[Object correspondence data]
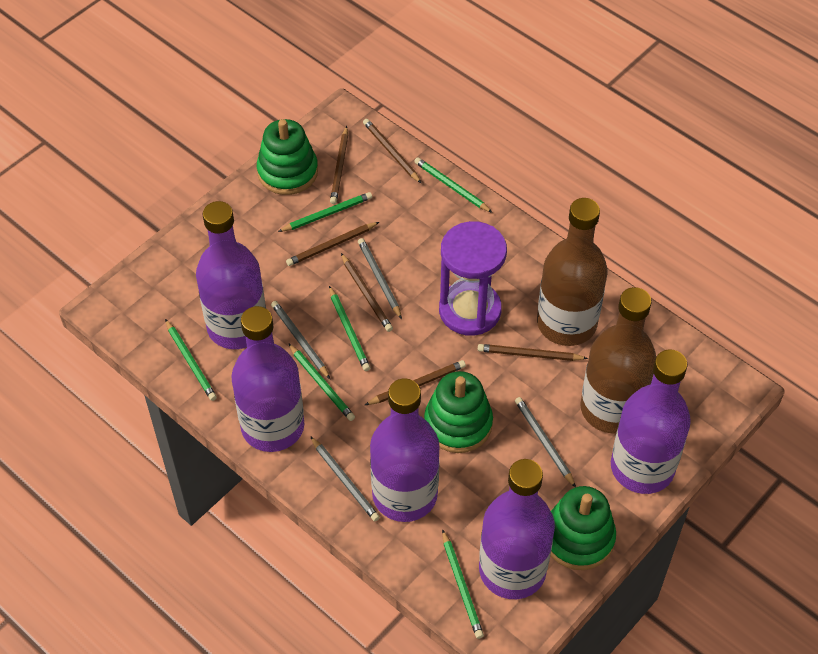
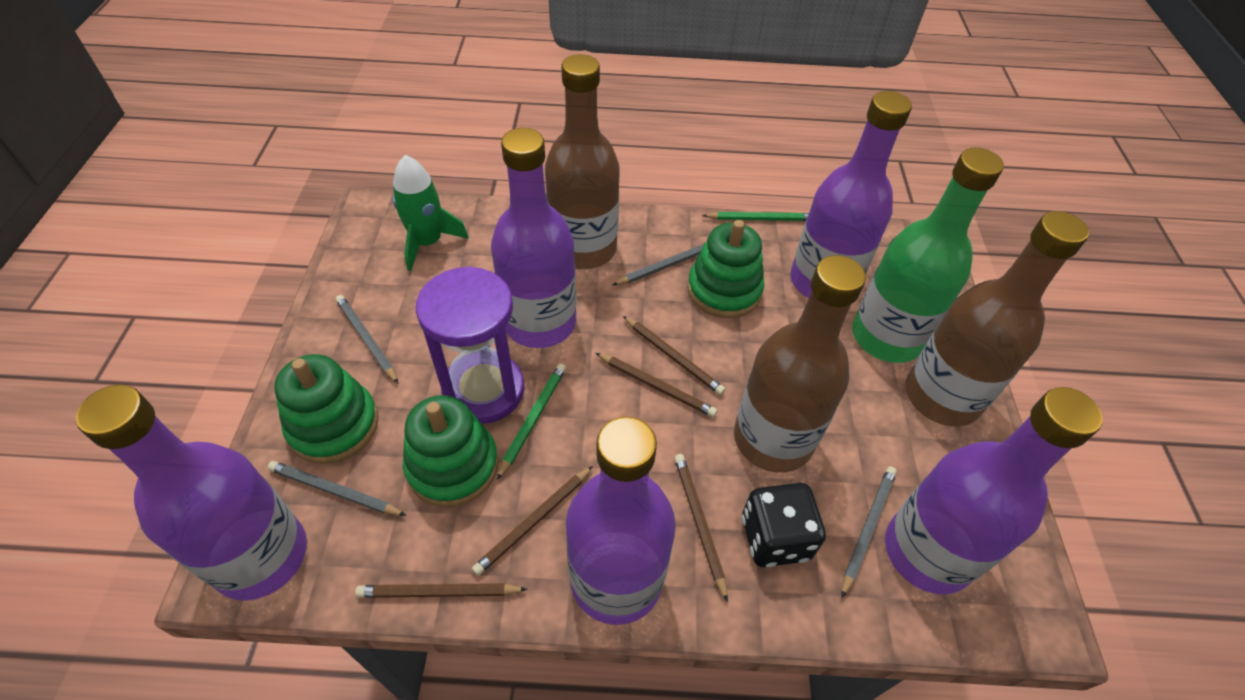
black dice: 0 -> 1
brown bottle: 2 -> 3
brown pencil: 6 -> 5
green bottle: 0 -> 1
green pencil: 6 -> 2
green rocket: 0 -> 1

*What is expected*. Exact repetition of the data is needed, with no images retained.

*Exercise solution*.
black dice: 0 -> 1
brown bottle: 2 -> 3
brown pencil: 6 -> 5
green bottle: 0 -> 1
green pencil: 6 -> 2
green rocket: 0 -> 1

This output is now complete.